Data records
-- -- --
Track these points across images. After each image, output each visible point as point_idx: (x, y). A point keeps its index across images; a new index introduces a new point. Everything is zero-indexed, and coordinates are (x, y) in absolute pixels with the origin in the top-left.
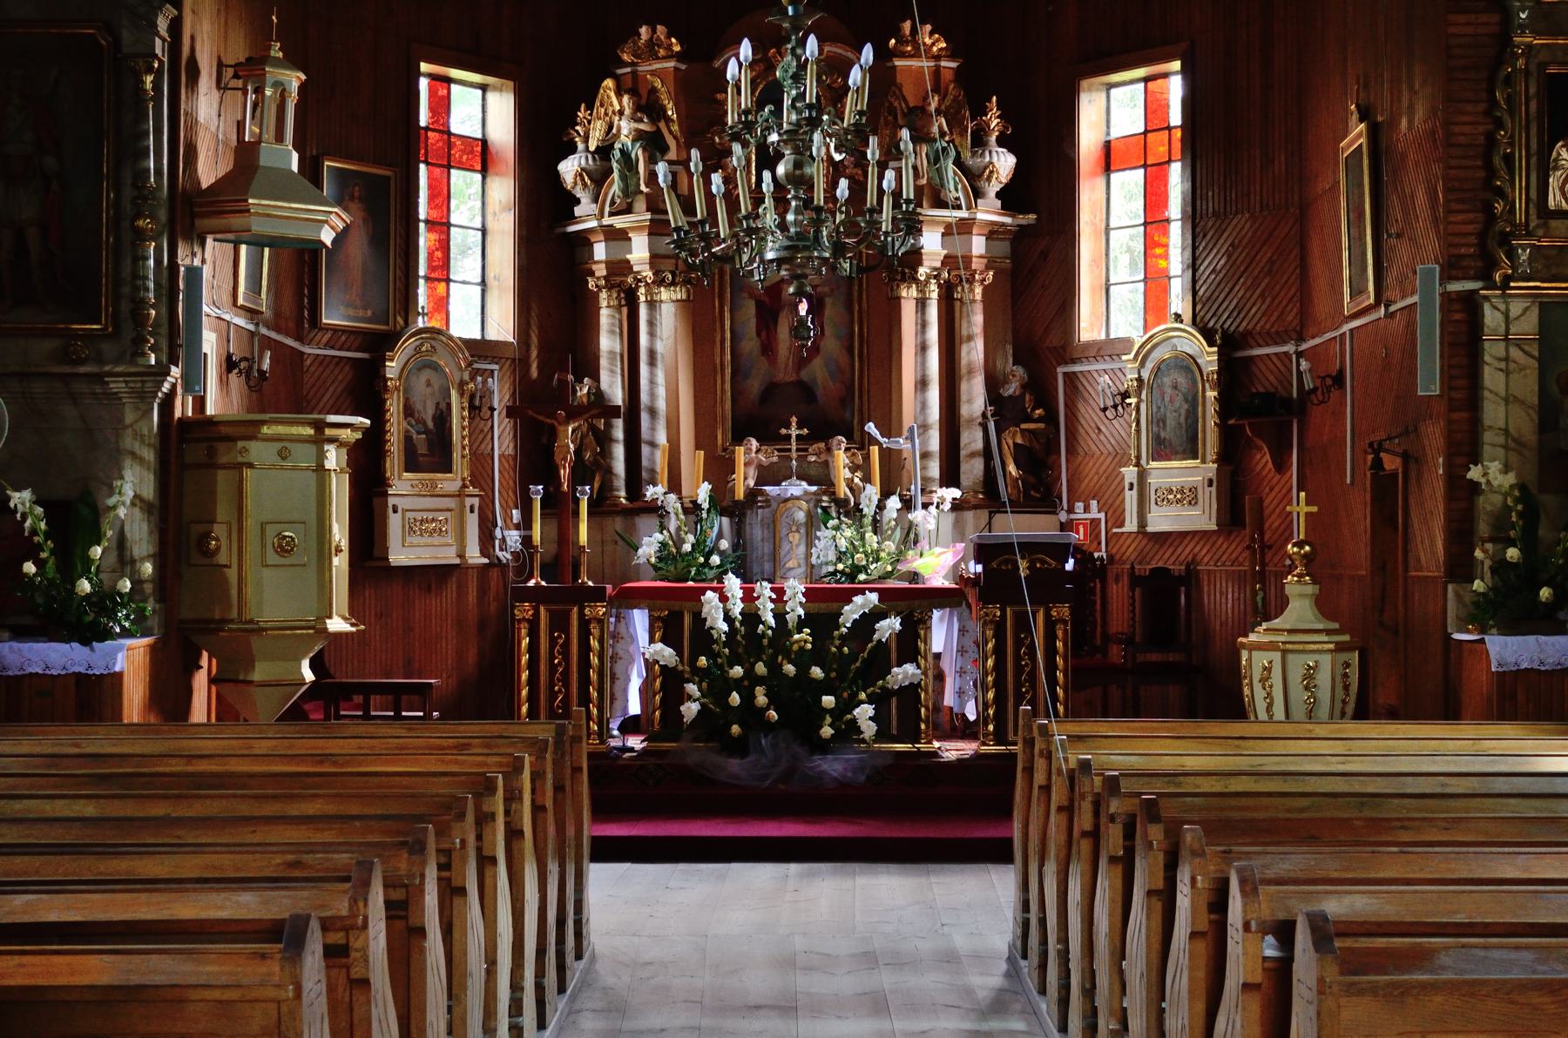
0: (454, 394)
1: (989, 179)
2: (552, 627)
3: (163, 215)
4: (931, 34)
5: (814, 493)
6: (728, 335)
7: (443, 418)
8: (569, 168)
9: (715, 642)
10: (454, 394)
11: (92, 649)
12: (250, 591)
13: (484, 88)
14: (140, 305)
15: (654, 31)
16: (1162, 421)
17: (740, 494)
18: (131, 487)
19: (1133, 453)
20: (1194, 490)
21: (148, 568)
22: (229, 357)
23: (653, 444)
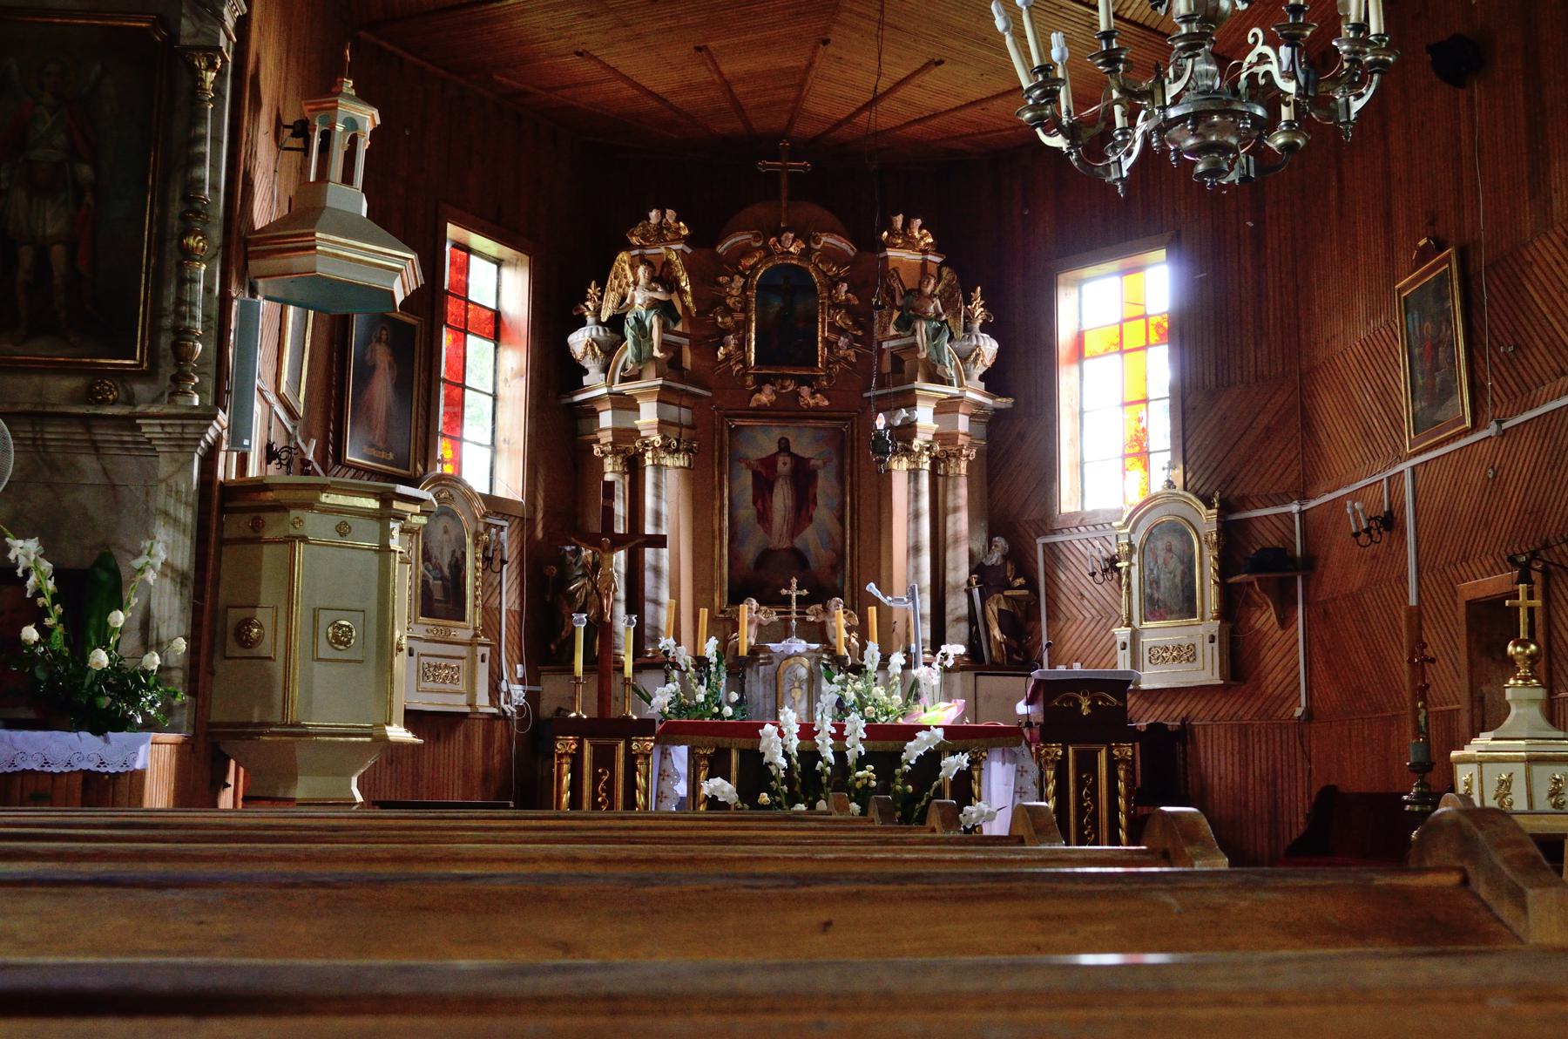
-- -- --
* _Prompt_
Render each line of the material above as a row of a Markdown table with the columns "Row" and "Line". Leave out blank lines and the picture placeholders.

* _The result_
| Row | Line |
|---|---|
| 1 | Track these points across images. After each image, output each visible point as point_idx: (x, y). A point keeps its index across images; a new index introduces a new point. Everything is zero-indexed, and coordinates are (x, y) in absolute pixels with the origin in the top-left. |
| 2 | 0: (454, 394) |
| 3 | 1: (989, 179) |
| 4 | 2: (552, 627) |
| 5 | 3: (163, 215) |
| 6 | 4: (931, 34) |
| 7 | 5: (814, 493) |
| 8 | 6: (728, 335) |
| 9 | 7: (443, 418) |
| 10 | 8: (569, 168) |
| 11 | 9: (715, 642) |
| 12 | 10: (454, 394) |
| 13 | 11: (92, 649) |
| 14 | 12: (250, 591) |
| 15 | 13: (484, 88) |
| 16 | 14: (140, 305) |
| 17 | 15: (654, 31) |
| 18 | 16: (1162, 421) |
| 19 | 17: (740, 494) |
| 20 | 18: (131, 487) |
| 21 | 19: (1133, 453) |
| 22 | 20: (1194, 490) |
| 23 | 21: (148, 568) |
| 24 | 22: (229, 357) |
| 25 | 23: (653, 444) |